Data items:
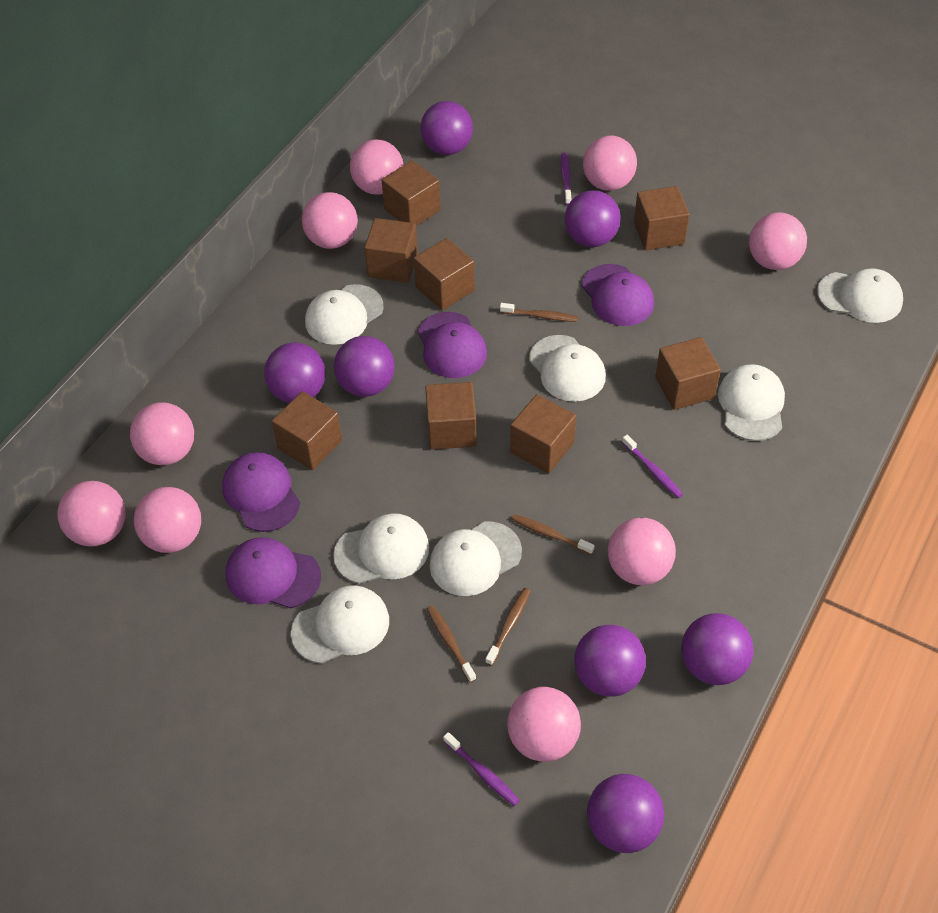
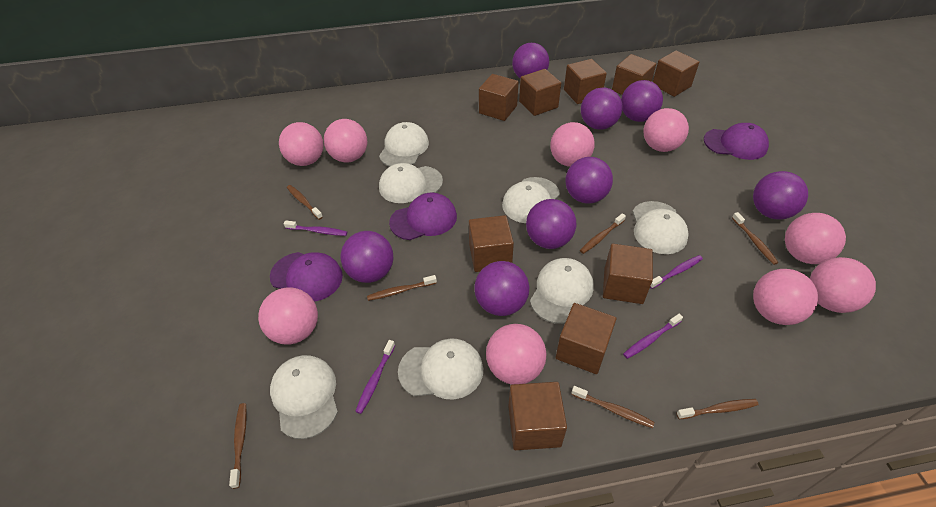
brown cube: 8 -> 9
brown toothbrush: 4 -> 7
purple ball: 7 -> 8
purple cap: 4 -> 3
purple toothbrush: 3 -> 4

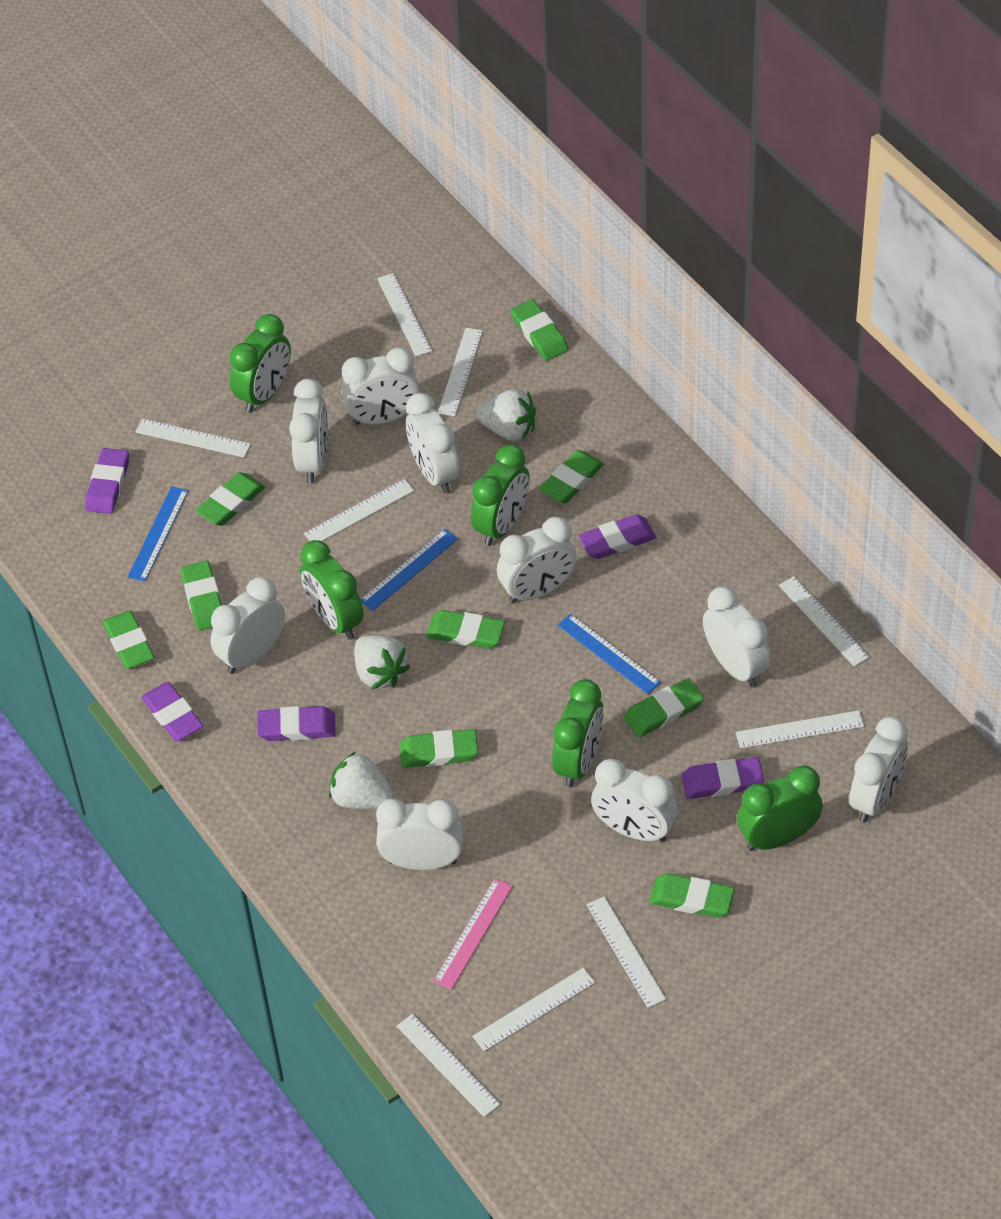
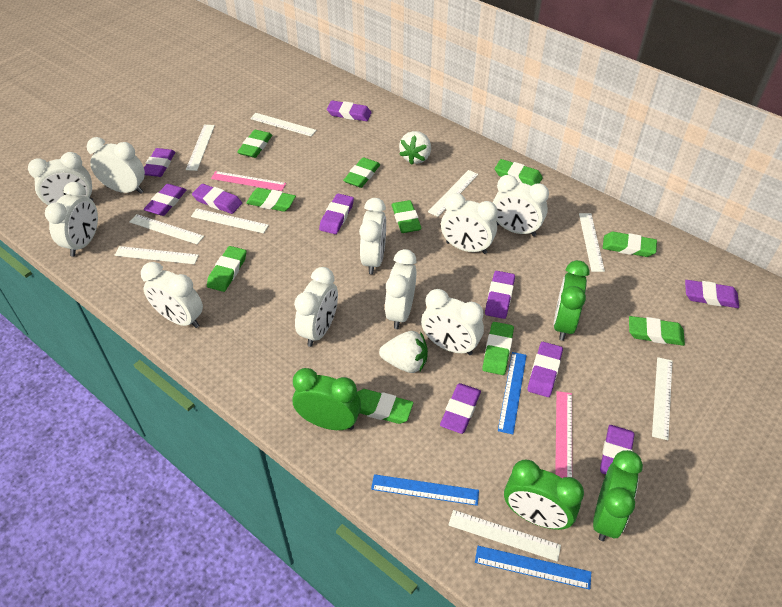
green clock: 5 -> 4
green eraser: 9 -> 10
pink ruler: 1 -> 2
purple eraser: 5 -> 10
white clock: 9 -> 10
white strawberry: 3 -> 2

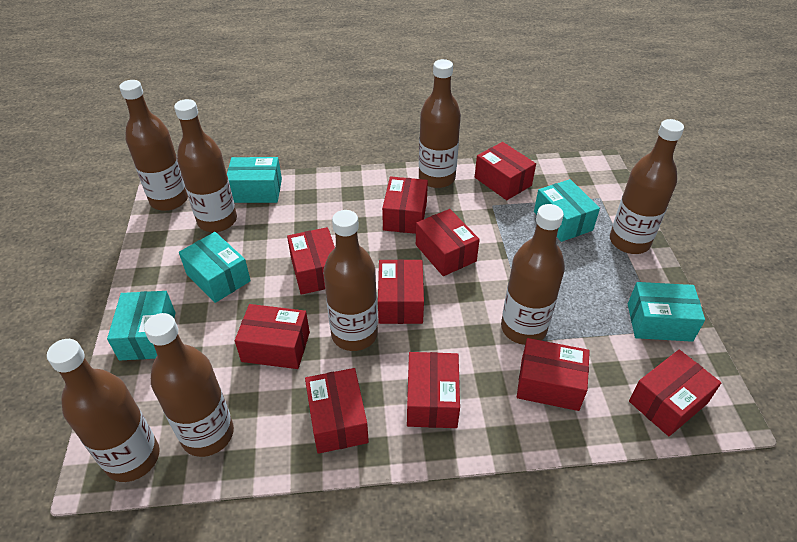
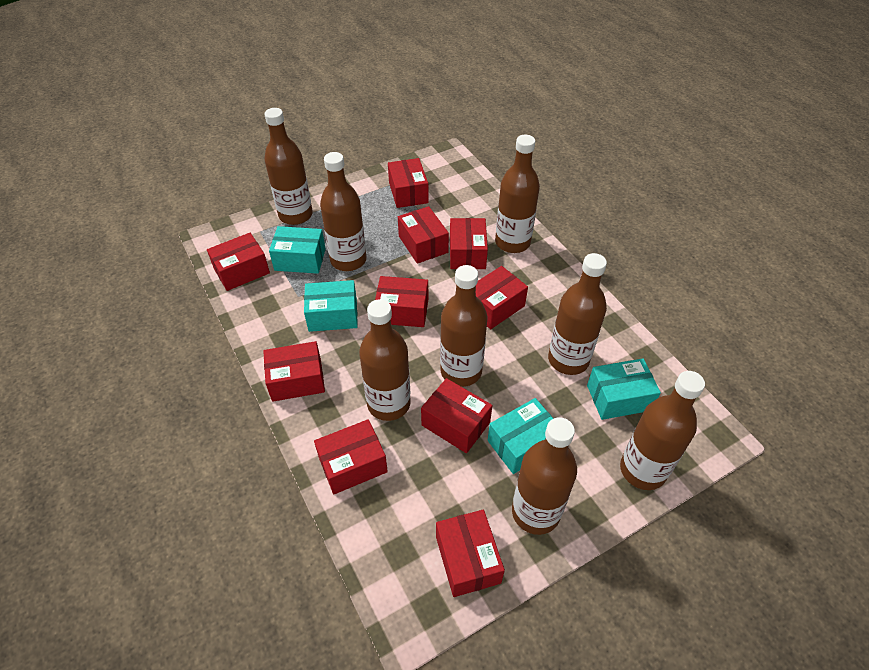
turquoise box: 5 -> 4

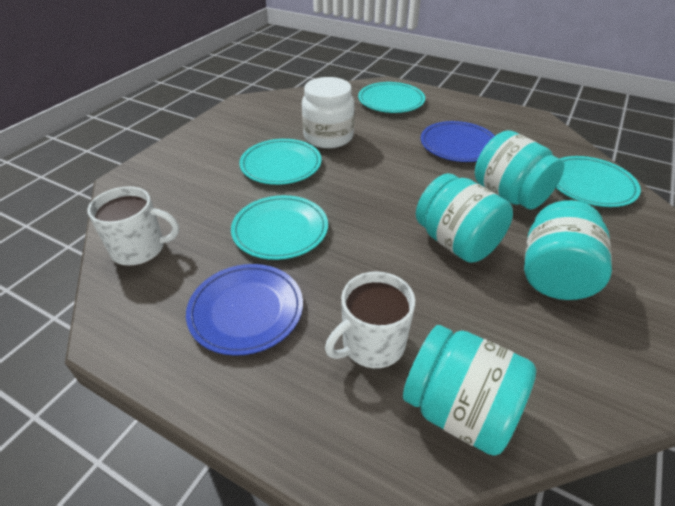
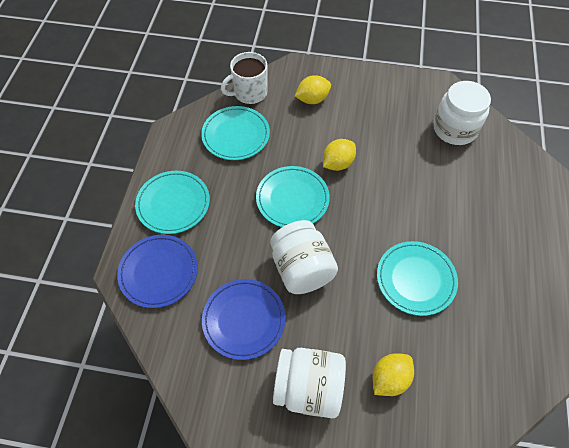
turquoise jar: 4 -> 0
white jar: 1 -> 3
white mug: 2 -> 1
yellow lemon: 0 -> 3

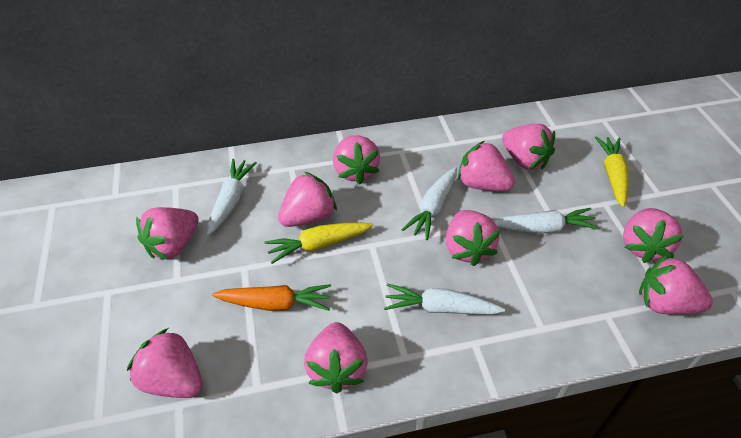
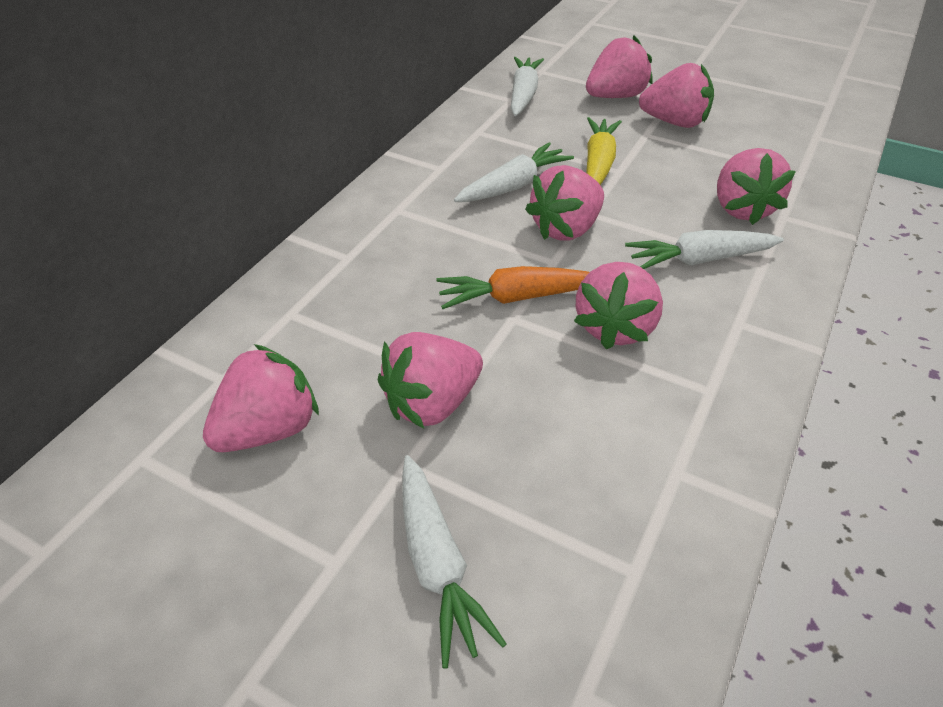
pink strawberry: 10 -> 7
yellow carrot: 2 -> 1

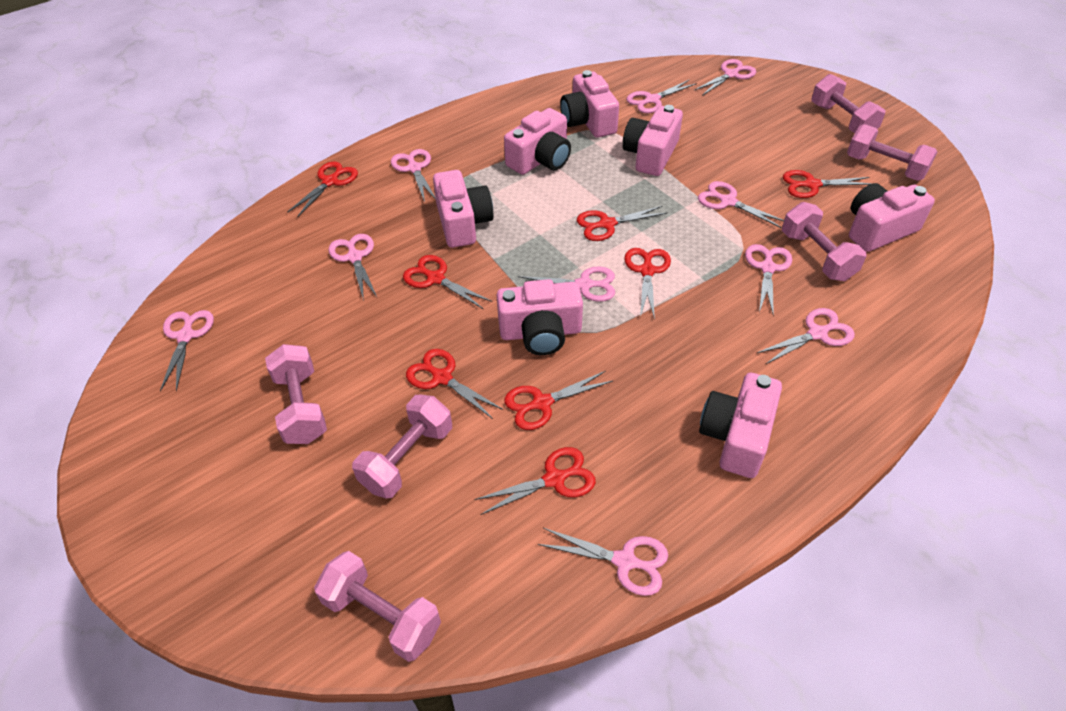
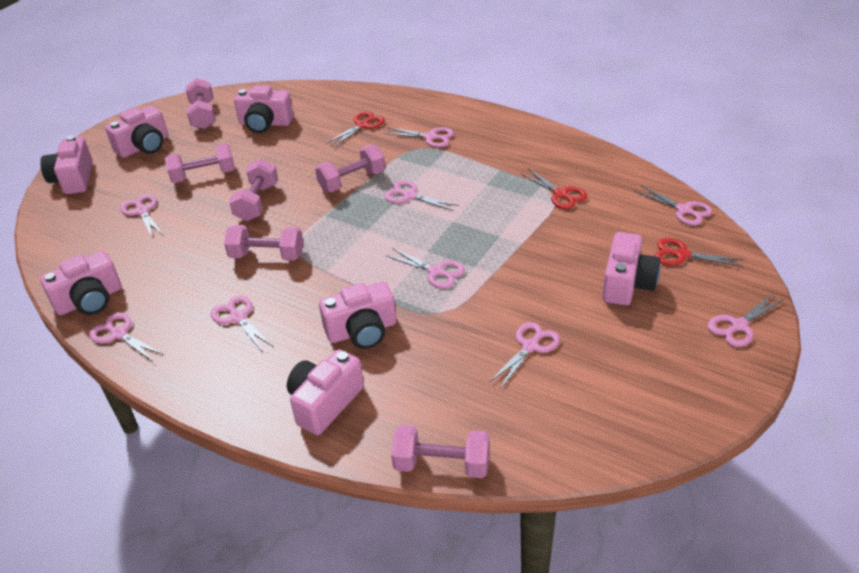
pink scissors: 10 -> 9
red scissors: 8 -> 3

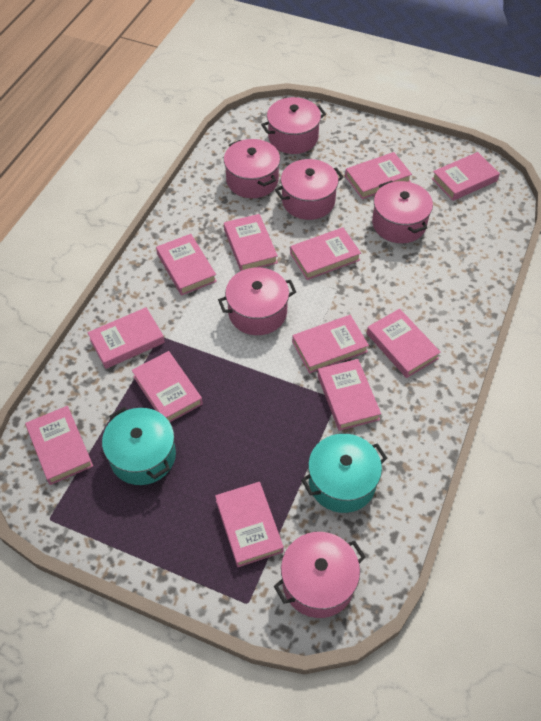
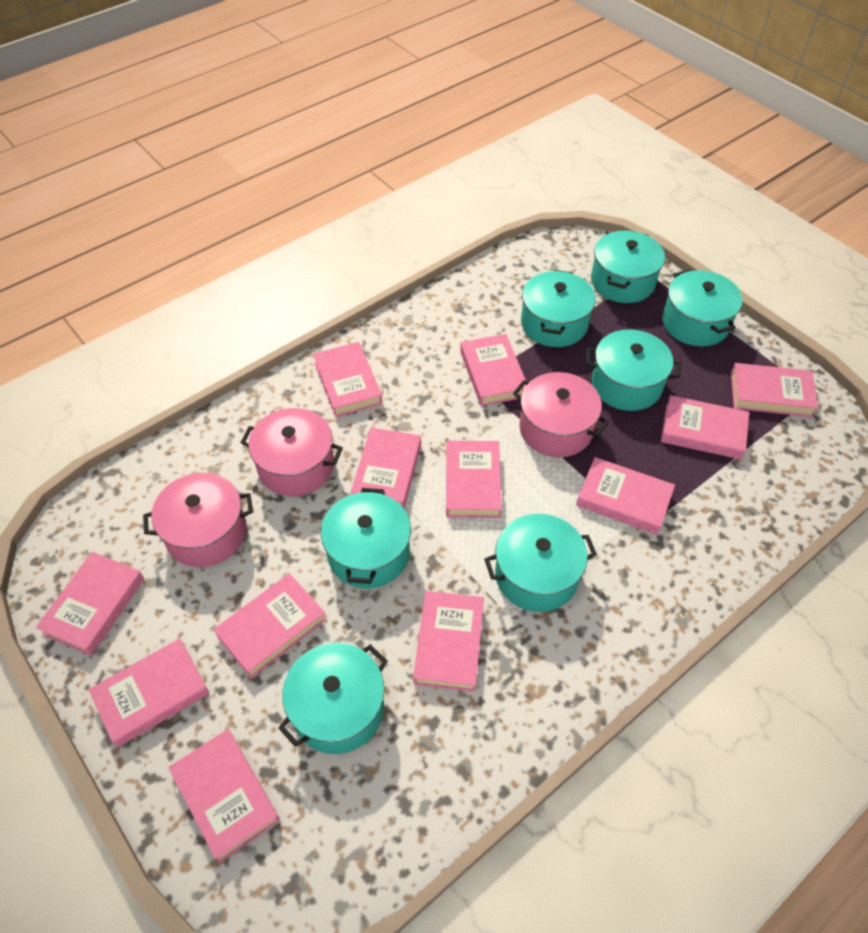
pink pot: 6 -> 3
turquoise pot: 2 -> 7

• Work instructions:
The records above are to be repeated exactly, apart from their pictures.

• Answer for the task:
brown cube: 8 -> 9
brown toothbrush: 4 -> 7
purple ball: 7 -> 8
purple cap: 4 -> 3
purple toothbrush: 3 -> 4

green clock: 5 -> 4
green eraser: 9 -> 10
pink ruler: 1 -> 2
purple eraser: 5 -> 10
white clock: 9 -> 10
white strawberry: 3 -> 2

turquoise box: 5 -> 4

turquoise jar: 4 -> 0
white jar: 1 -> 3
white mug: 2 -> 1
yellow lemon: 0 -> 3

pink strawberry: 10 -> 7
yellow carrot: 2 -> 1

pink scissors: 10 -> 9
red scissors: 8 -> 3

pink pot: 6 -> 3
turquoise pot: 2 -> 7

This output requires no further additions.